● Description of the task
Count how many lines in the entries below hold the string "brown", and respond with that number only.

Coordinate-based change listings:
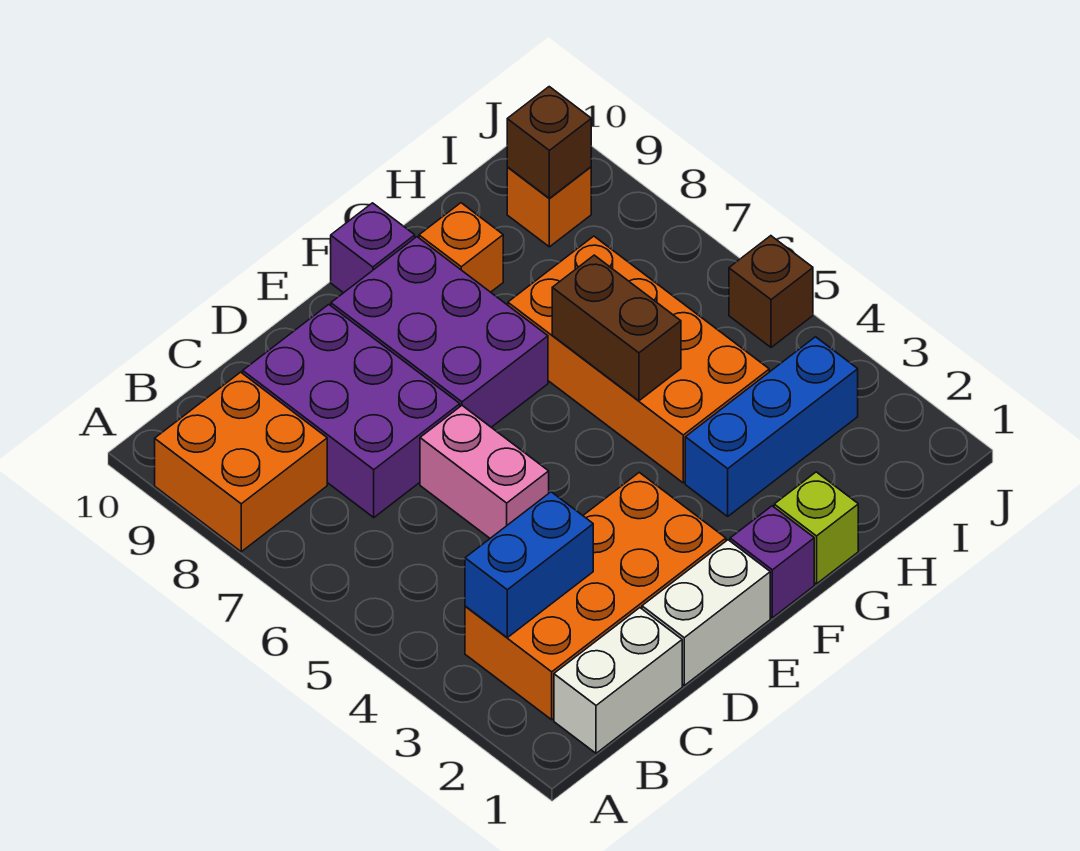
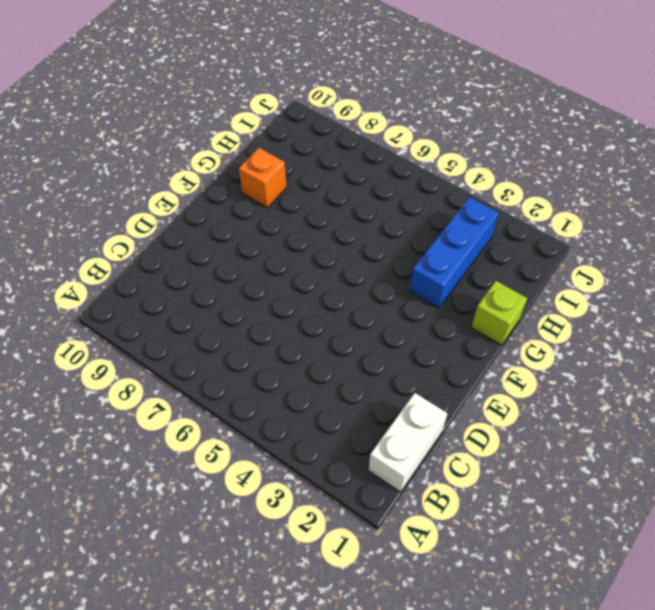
none -> orange 2x2 brick [155,372,327,552]
none -> orange 2x4 brick [465,472,726,720]
none -> purple 2x3 brick [243,305,460,517]

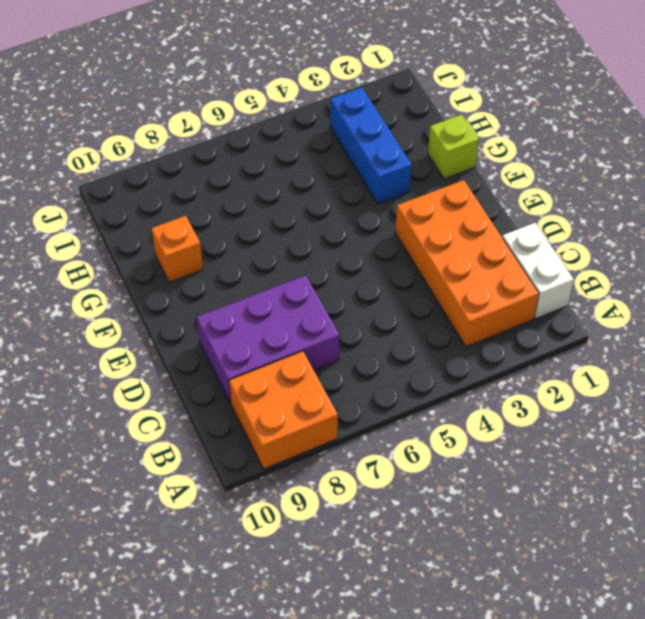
none -> white 1x2 brick [642,540,770,685]
none -> pink 1x2 brick [420,406,549,538]
none -> purple 2x3 brick [331,237,548,427]

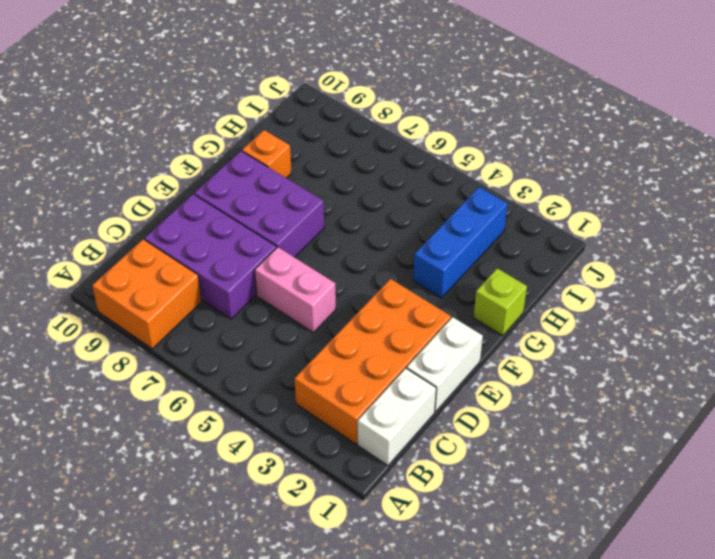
none -> purple 1x1 brick [730,506,814,618]
none -> purple 1x1 brick [331,203,415,293]
none -> orange 2x4 brick [508,236,769,483]

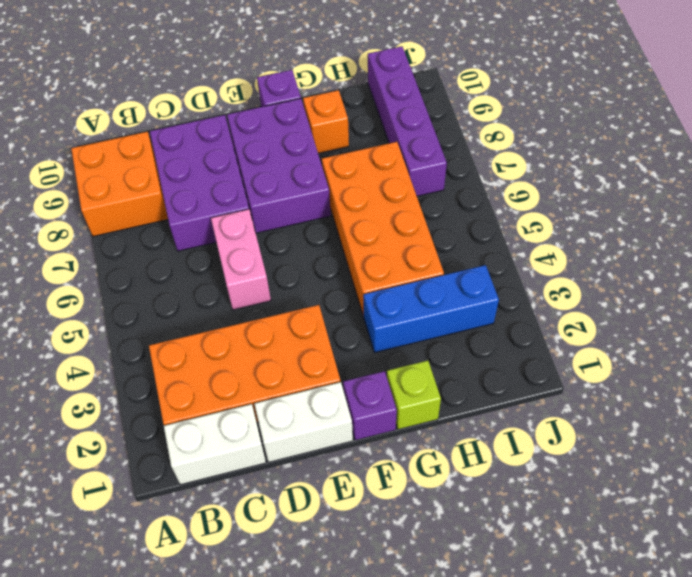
purple 1x4 brick [368,46,447,196] -> orange 1x1 brick [507,167,591,247]
none -> brown 1x1 brick [729,236,813,347]
none -> blue 1x2 brick [465,492,593,637]
none -> brown 1x2 brick [552,255,681,401]

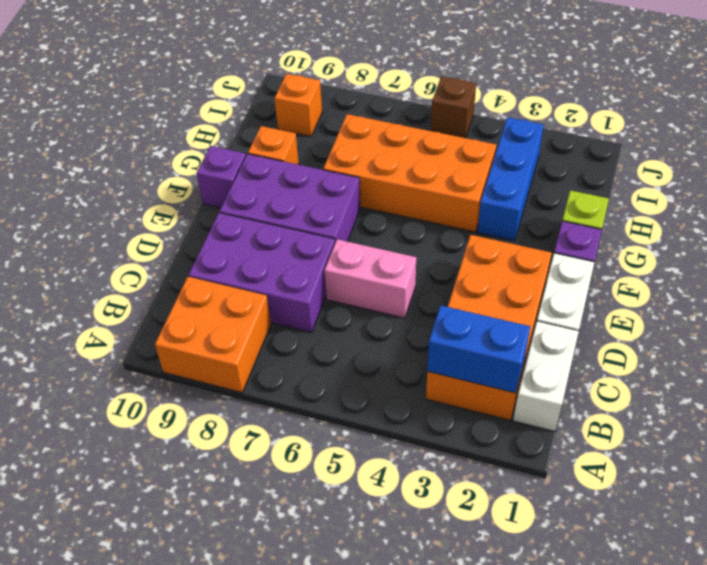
blue 1x2 brick [427,305,530,393] -> blue 1x2 brick turned to [465,492,593,637]
none -> brown 1x2 brick [552,255,681,401]
none -> brown 1x1 brick [507,87,591,198]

● Exercise response
4